[Stored records]
========
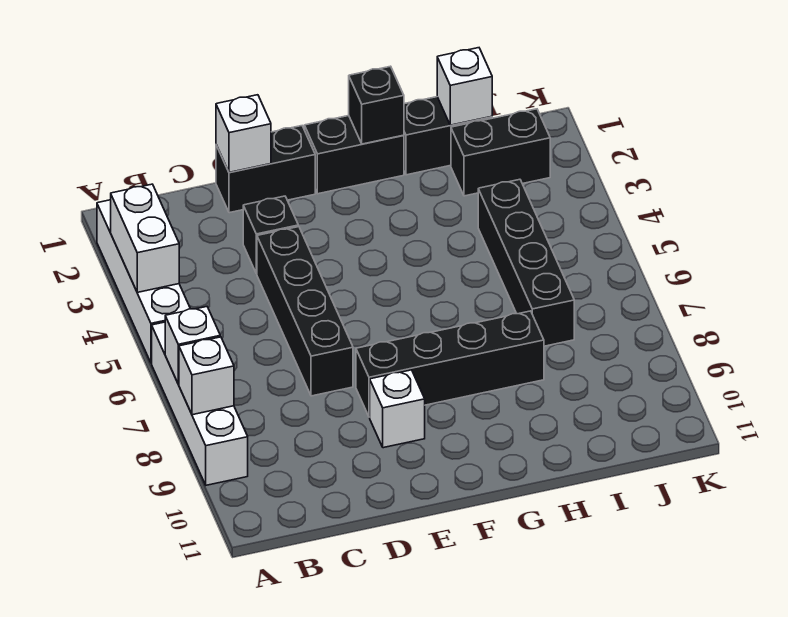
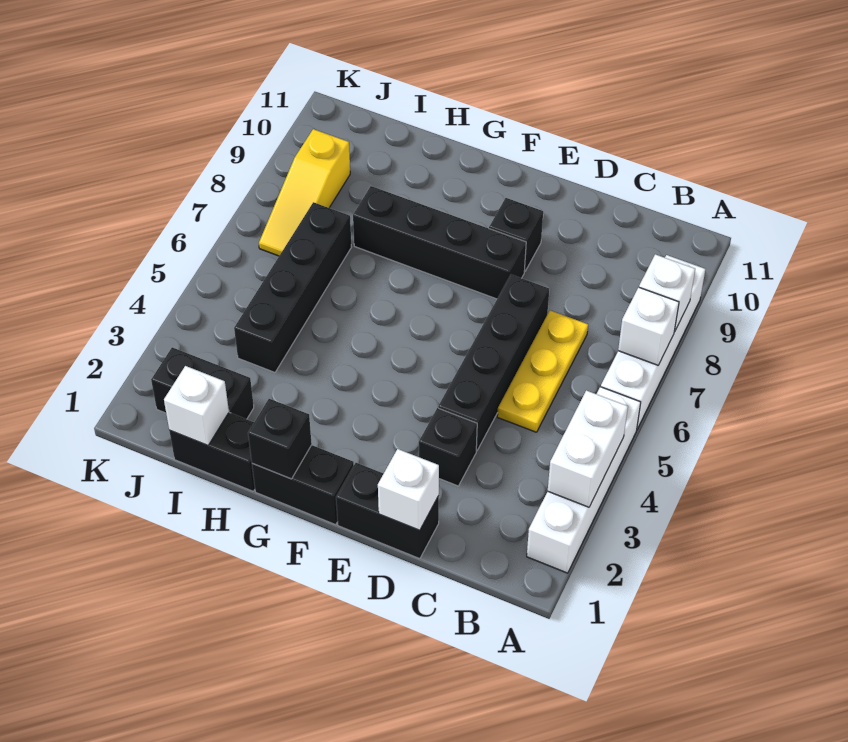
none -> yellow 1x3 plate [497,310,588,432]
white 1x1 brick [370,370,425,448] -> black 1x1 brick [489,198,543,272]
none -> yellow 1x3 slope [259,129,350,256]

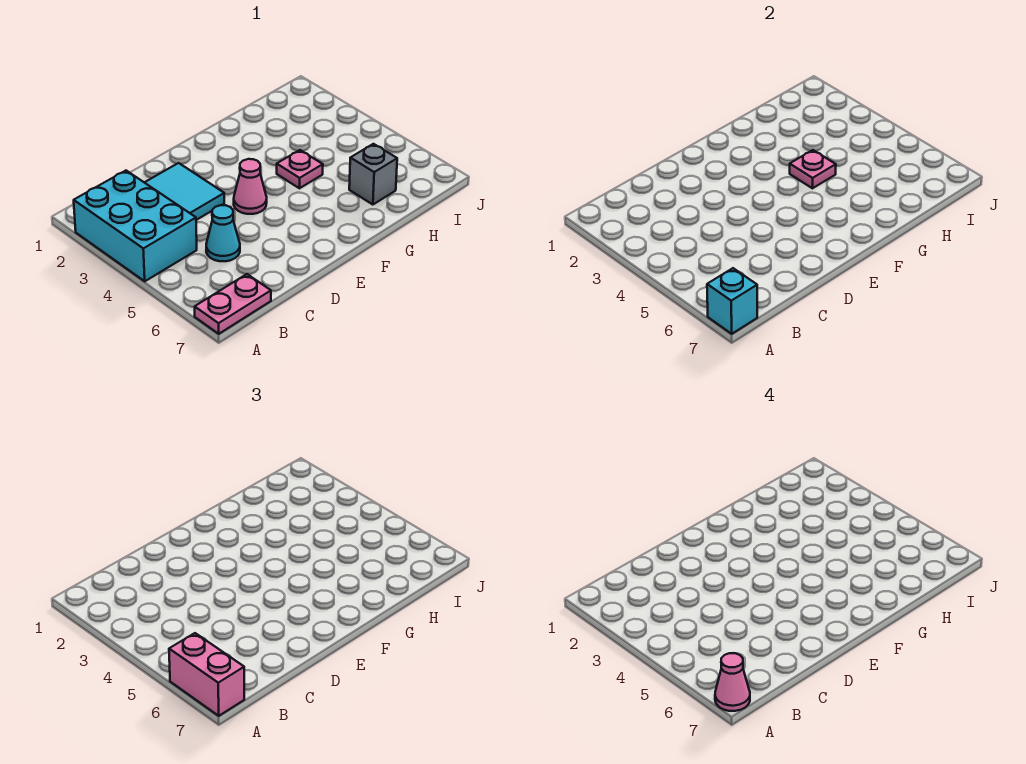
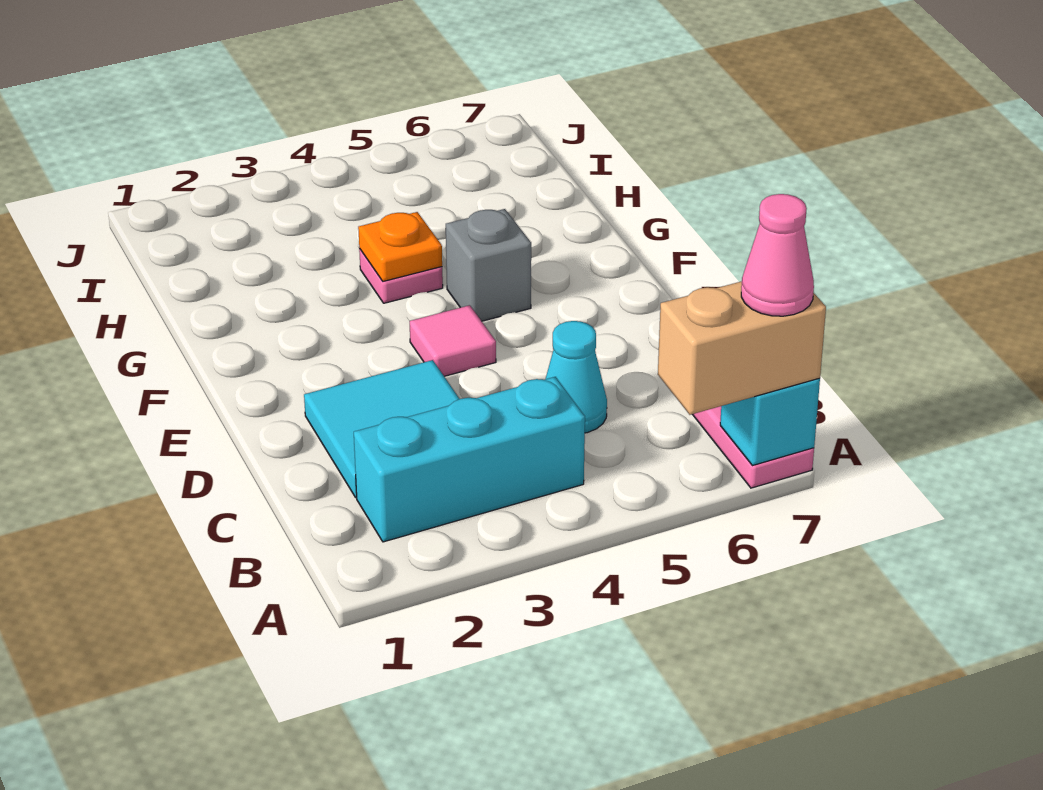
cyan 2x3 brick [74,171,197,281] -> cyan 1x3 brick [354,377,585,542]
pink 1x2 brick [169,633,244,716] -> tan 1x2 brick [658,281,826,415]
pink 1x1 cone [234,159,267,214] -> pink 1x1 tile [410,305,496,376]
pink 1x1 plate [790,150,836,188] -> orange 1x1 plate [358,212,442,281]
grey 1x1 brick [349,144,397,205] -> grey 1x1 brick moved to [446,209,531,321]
========
* [Exercise prompt]:
From the entries above, return each line with the word "pink" in it.

* [Task output]:
pink 1x2 brick [169,633,244,716] -> tan 1x2 brick [658,281,826,415]
pink 1x1 cone [234,159,267,214] -> pink 1x1 tile [410,305,496,376]
pink 1x1 plate [790,150,836,188] -> orange 1x1 plate [358,212,442,281]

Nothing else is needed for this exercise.